─── Exercise materials ───

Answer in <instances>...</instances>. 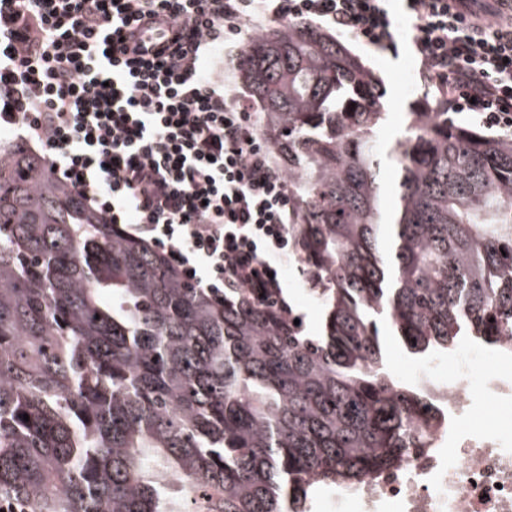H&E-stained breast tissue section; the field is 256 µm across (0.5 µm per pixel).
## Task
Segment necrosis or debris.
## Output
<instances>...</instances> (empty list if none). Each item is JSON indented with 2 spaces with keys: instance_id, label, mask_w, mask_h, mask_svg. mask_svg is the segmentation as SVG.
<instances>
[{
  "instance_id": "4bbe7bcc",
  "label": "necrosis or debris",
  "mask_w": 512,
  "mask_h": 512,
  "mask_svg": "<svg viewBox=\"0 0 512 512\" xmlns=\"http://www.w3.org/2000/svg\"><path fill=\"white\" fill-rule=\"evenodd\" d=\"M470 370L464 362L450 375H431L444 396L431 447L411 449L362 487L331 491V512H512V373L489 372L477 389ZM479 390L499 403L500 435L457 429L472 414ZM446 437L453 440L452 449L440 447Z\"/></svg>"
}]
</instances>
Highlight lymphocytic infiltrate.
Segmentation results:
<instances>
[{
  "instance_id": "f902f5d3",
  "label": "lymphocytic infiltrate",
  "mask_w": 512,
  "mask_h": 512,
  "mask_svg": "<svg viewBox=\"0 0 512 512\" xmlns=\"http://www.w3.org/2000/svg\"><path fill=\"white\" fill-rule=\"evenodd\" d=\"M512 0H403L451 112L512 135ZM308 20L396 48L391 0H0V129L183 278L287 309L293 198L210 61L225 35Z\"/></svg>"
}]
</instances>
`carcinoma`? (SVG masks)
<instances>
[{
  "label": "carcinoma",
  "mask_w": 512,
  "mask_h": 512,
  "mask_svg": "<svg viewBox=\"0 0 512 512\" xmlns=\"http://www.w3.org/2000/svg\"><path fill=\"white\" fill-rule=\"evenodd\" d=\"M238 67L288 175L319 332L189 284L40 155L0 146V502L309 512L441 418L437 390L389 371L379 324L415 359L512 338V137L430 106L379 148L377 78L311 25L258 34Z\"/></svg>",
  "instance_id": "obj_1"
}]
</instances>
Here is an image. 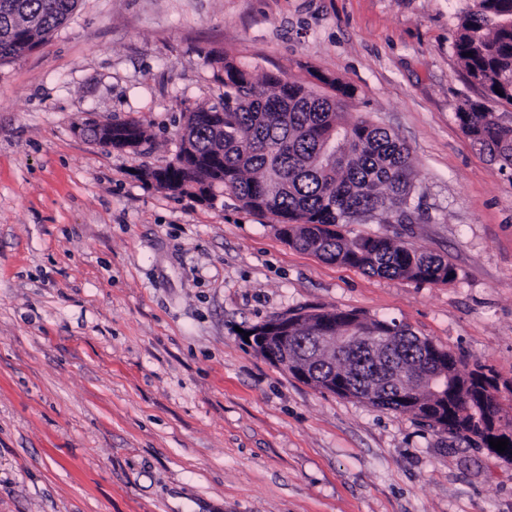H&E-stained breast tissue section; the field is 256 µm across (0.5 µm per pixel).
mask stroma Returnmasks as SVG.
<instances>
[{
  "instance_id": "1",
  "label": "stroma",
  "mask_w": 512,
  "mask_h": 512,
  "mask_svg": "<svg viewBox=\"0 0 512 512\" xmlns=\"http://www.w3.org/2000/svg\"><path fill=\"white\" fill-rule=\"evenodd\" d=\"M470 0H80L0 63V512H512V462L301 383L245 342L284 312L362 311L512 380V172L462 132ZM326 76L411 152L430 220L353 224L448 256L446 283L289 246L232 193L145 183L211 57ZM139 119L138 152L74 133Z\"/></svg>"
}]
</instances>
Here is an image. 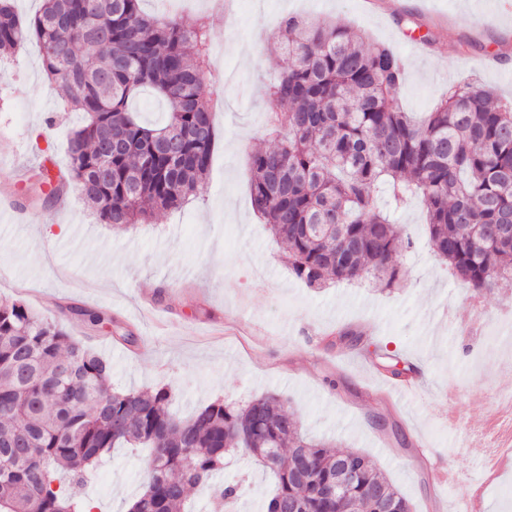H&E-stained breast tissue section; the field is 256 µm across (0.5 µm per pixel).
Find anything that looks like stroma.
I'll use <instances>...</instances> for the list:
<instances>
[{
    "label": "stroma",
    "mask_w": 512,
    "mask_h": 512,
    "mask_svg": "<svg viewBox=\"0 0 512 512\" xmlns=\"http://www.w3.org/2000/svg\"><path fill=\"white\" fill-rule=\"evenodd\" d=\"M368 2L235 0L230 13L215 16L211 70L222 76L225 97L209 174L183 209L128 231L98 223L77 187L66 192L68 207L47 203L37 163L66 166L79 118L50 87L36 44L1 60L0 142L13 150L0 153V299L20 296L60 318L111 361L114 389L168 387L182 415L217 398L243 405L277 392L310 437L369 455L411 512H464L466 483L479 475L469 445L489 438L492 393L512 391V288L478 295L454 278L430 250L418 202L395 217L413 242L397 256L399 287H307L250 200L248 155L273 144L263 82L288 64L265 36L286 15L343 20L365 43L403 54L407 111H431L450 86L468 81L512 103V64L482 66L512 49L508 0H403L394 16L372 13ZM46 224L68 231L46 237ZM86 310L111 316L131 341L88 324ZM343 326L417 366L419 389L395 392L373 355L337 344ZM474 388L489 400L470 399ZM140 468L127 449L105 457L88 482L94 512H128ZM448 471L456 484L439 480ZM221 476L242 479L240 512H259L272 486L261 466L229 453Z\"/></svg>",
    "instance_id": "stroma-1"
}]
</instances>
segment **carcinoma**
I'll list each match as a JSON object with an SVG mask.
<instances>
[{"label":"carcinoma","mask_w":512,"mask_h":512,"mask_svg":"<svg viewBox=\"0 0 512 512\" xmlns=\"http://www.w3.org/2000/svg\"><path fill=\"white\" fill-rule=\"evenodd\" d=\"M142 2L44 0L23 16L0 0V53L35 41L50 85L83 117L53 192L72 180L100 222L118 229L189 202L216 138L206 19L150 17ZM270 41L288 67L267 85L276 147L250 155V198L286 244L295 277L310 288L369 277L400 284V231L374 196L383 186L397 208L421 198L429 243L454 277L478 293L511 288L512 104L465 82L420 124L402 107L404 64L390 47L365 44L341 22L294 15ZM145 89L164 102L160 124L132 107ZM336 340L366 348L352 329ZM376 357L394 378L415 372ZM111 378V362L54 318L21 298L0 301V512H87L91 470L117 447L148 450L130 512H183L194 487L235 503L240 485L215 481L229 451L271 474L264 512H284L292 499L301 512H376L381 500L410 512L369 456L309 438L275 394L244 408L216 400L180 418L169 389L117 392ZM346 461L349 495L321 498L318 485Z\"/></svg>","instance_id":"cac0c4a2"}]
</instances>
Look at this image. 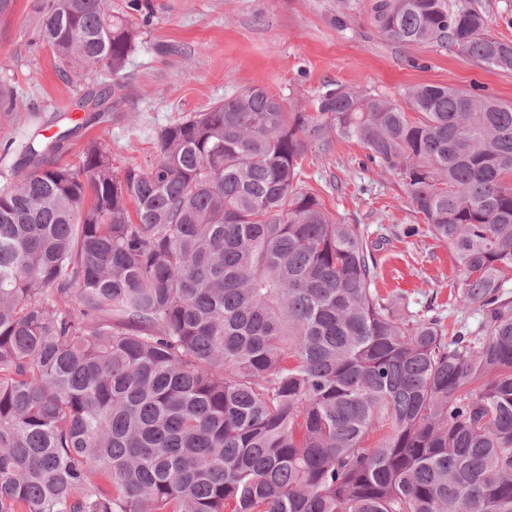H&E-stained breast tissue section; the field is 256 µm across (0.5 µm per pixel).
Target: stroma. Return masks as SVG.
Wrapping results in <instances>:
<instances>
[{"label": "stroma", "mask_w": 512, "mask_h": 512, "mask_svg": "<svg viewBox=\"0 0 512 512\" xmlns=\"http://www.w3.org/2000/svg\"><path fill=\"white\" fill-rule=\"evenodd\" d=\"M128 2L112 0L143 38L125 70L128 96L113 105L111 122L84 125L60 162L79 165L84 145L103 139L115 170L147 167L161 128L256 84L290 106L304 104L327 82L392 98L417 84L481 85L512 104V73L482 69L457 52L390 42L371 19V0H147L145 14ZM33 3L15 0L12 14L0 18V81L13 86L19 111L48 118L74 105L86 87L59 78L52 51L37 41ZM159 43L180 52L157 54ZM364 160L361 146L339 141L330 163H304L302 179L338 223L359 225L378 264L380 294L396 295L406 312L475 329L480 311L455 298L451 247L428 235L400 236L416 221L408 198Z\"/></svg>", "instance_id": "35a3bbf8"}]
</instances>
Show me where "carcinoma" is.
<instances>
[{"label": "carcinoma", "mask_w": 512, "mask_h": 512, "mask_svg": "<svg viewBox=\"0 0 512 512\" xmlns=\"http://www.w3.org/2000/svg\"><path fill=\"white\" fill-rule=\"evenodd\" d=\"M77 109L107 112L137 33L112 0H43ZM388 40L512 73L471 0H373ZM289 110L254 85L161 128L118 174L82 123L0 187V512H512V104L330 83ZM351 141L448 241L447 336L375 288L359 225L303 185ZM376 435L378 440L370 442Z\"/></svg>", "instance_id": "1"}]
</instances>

───

» **Job**
Copy exactly, word for word, the line with "Target: stroma. Return masks as SVG." through the final line of the listing.

» **Solved exercise**
Target: stroma. Return masks as SVG.
Wrapping results in <instances>:
<instances>
[{"label": "stroma", "mask_w": 512, "mask_h": 512, "mask_svg": "<svg viewBox=\"0 0 512 512\" xmlns=\"http://www.w3.org/2000/svg\"><path fill=\"white\" fill-rule=\"evenodd\" d=\"M128 2L112 0L143 38L125 70L128 96L113 105L111 122L84 125L60 162L79 165L84 145L103 139L115 170L147 167L161 128L256 84L290 106L304 104L327 82L392 98L417 84L481 85L512 104V73L482 69L457 52L390 42L371 19V0H147L145 14ZM33 3L15 0L12 14L0 18V81L13 86L19 111L48 118L74 105L86 87L59 78L52 51L37 41ZM159 43L180 52L157 54ZM364 160L361 146L339 141L330 163H304L302 179L338 223L359 225L378 264L380 294L396 295L406 312L475 329L480 311L455 298L451 247L428 235L400 236L416 221L408 198Z\"/></svg>", "instance_id": "35a3bbf8"}]
</instances>
Show me where "carcinoma" is.
<instances>
[{"label": "carcinoma", "mask_w": 512, "mask_h": 512, "mask_svg": "<svg viewBox=\"0 0 512 512\" xmlns=\"http://www.w3.org/2000/svg\"><path fill=\"white\" fill-rule=\"evenodd\" d=\"M77 109L107 112L137 33L112 0H43ZM388 40L512 73L471 0H373ZM289 110L254 85L161 128L118 174L82 123L0 187V512H512V104L330 83ZM351 141L448 241L447 336L375 288L359 225L303 185ZM376 435L378 440L370 442Z\"/></svg>", "instance_id": "1"}]
</instances>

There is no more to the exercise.